Please find all lines containing "resized" in the listing below and copy them.

++++++++++++++++++++

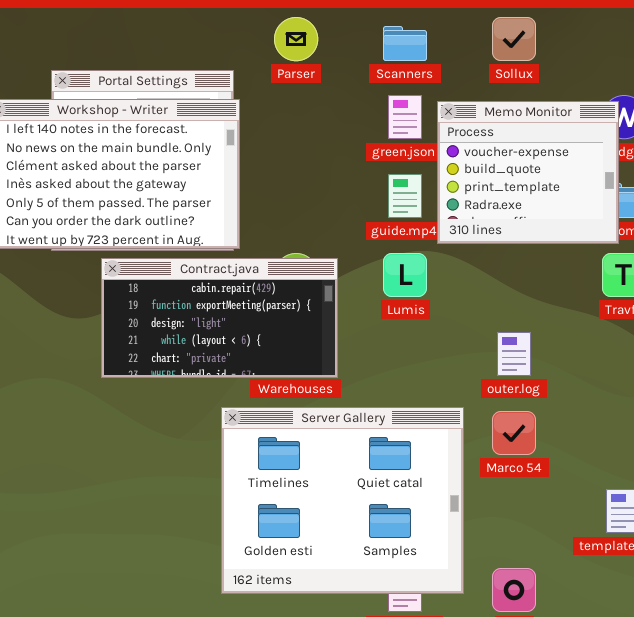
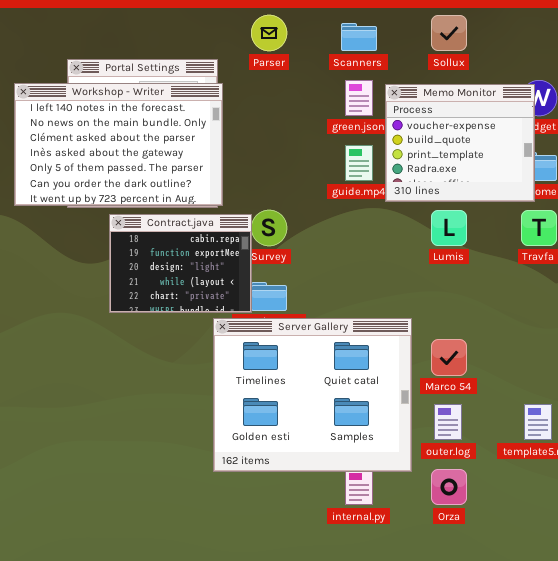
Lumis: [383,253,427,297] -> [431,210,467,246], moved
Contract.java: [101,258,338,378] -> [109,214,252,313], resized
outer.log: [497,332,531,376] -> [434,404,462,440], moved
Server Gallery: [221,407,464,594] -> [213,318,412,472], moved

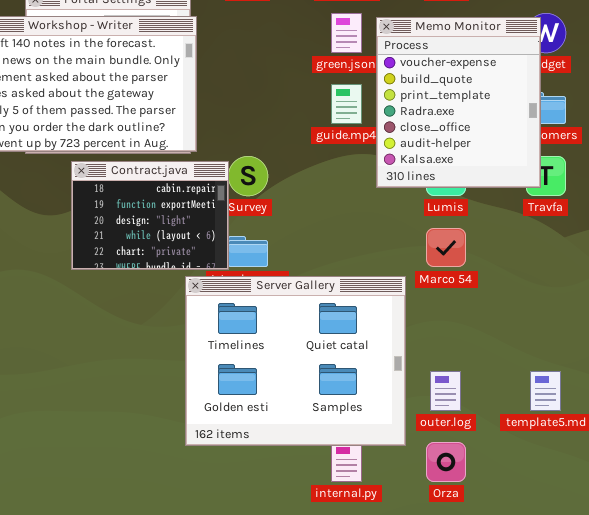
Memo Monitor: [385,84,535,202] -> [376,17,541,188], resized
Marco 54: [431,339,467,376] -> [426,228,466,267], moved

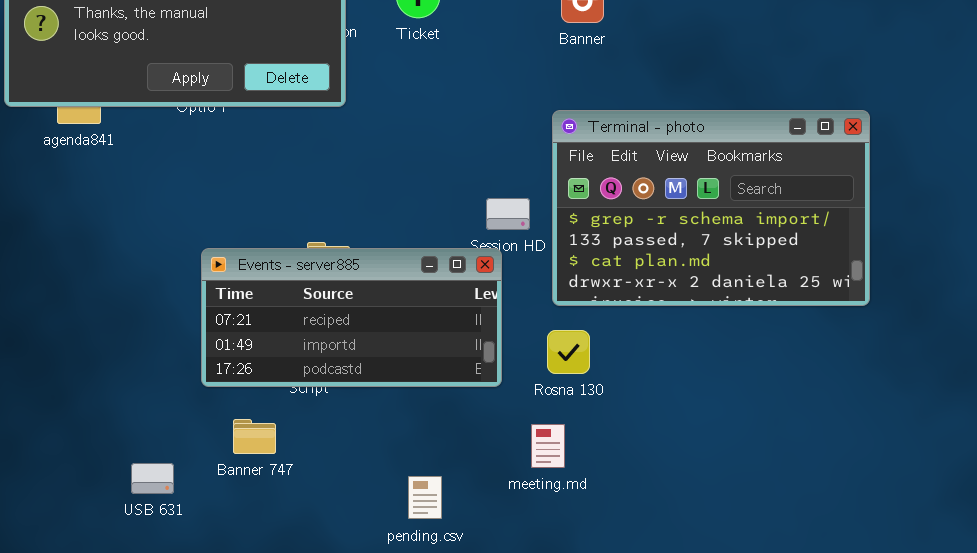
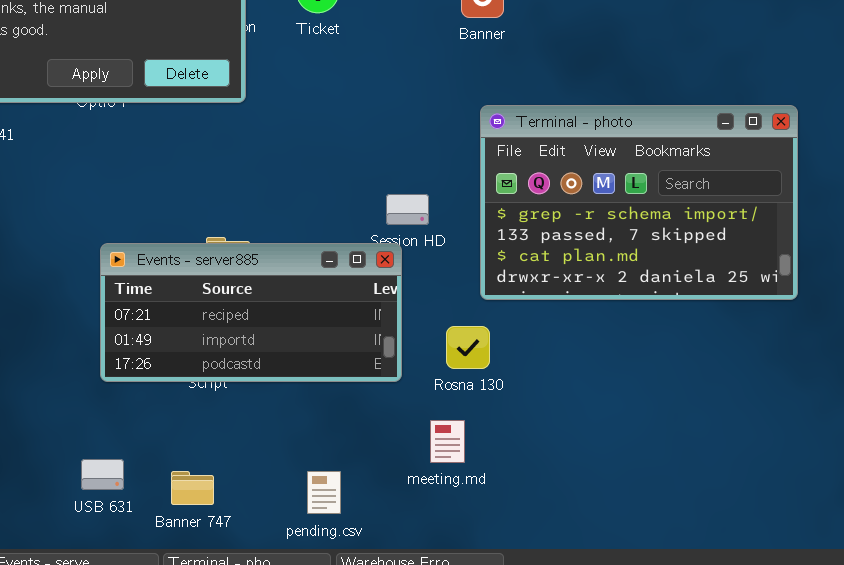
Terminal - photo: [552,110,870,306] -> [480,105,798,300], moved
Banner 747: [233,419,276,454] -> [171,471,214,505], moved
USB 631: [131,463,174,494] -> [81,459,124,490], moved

++++++++++++++++++++

Answer section:
Contract.java: [101,258,338,378] -> [109,214,252,313], resized
Memo Monitor: [385,84,535,202] -> [376,17,541,188], resized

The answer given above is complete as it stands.